Object tracking records:
----------------
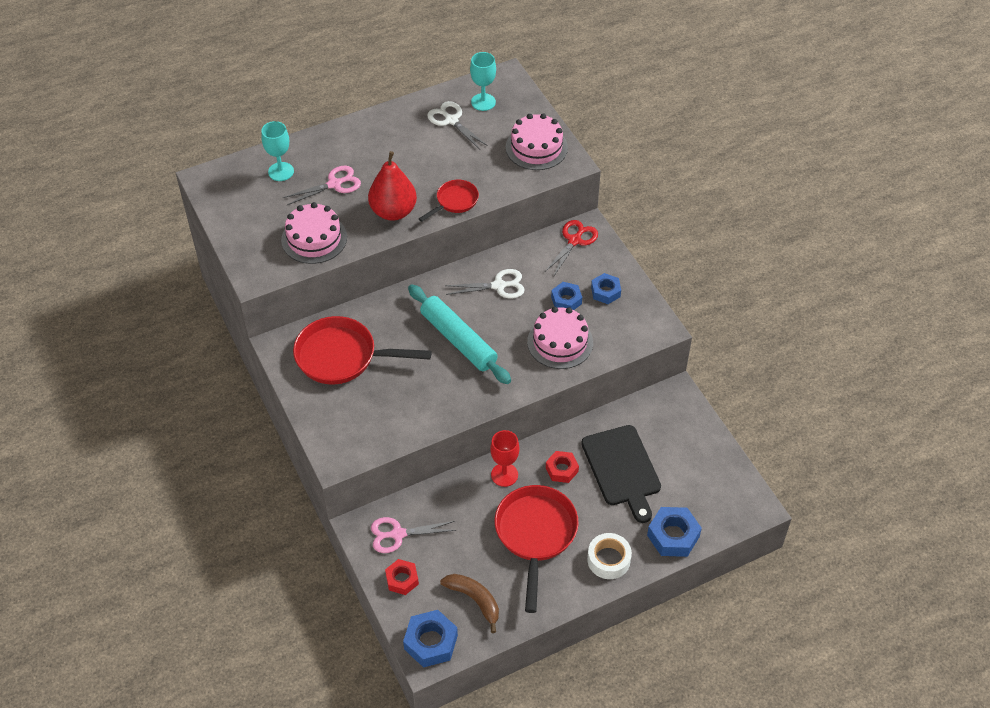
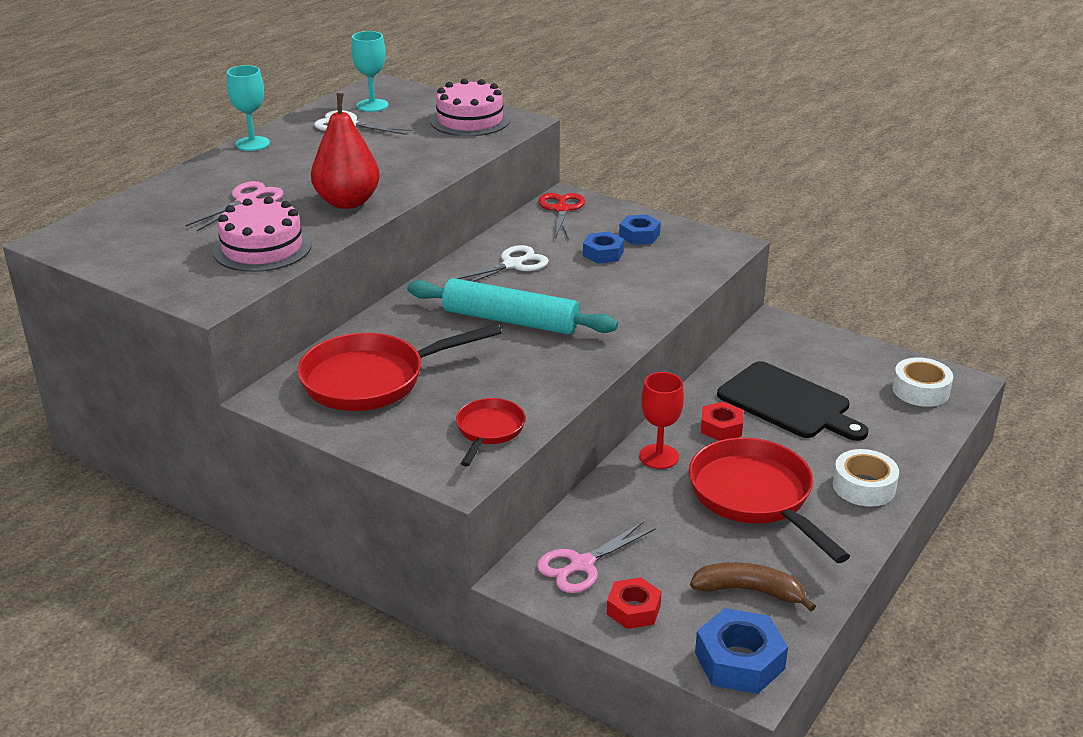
camera: 30 degrees left, 20 degrees down
(281, 171) = (162, 209): turquoise goblet -> turquoise goblet (252, 144)
(454, 201) = (417, 177): red pan -> red pan (489, 431)
(560, 342) = (633, 286): pink cake -> none
(673, 536) = (908, 438): blue nut -> none
(720, 500) = (920, 390): none -> white tape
----------------
_WORK REQUEST_.
The entries above, every one of them, should be retyped exactly, with no pictures carried over.

_ANSWER TO THIS EXERCISE_.
camera: 30 degrees left, 20 degrees down
(281, 171) = (162, 209): turquoise goblet -> turquoise goblet (252, 144)
(454, 201) = (417, 177): red pan -> red pan (489, 431)
(560, 342) = (633, 286): pink cake -> none
(673, 536) = (908, 438): blue nut -> none
(720, 500) = (920, 390): none -> white tape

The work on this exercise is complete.